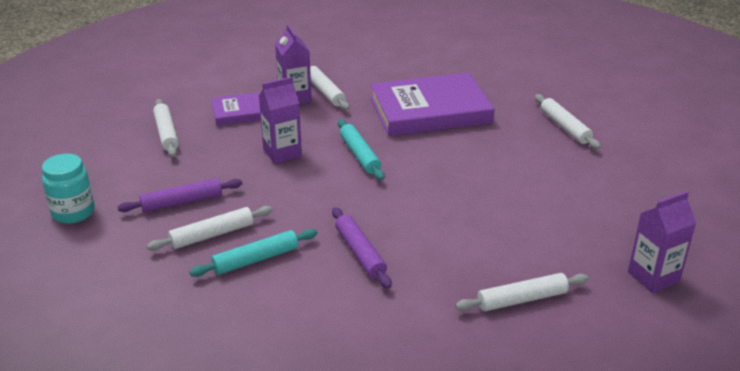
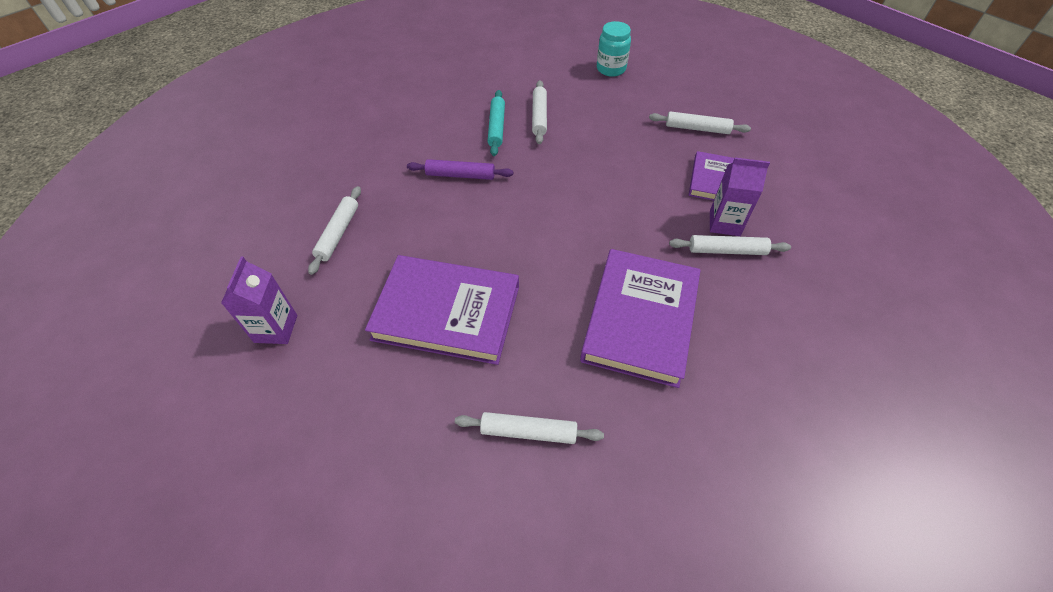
camera: 120 degrees right, 20 degrees up
purple rolling pin [117,178,242,212] -> none
purple carton [259,77,302,164] -> none
turquoise rolling pin [338,119,384,180] -> none
none -> purple book [365,255,519,365]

----------

EXERCISE AIM »
What you should produce is an exact copy of the records, with the pictures left out.

OUTPUT FOR THIS EXERCISE »
camera: 120 degrees right, 20 degrees up
purple rolling pin [117,178,242,212] -> none
purple carton [259,77,302,164] -> none
turquoise rolling pin [338,119,384,180] -> none
none -> purple book [365,255,519,365]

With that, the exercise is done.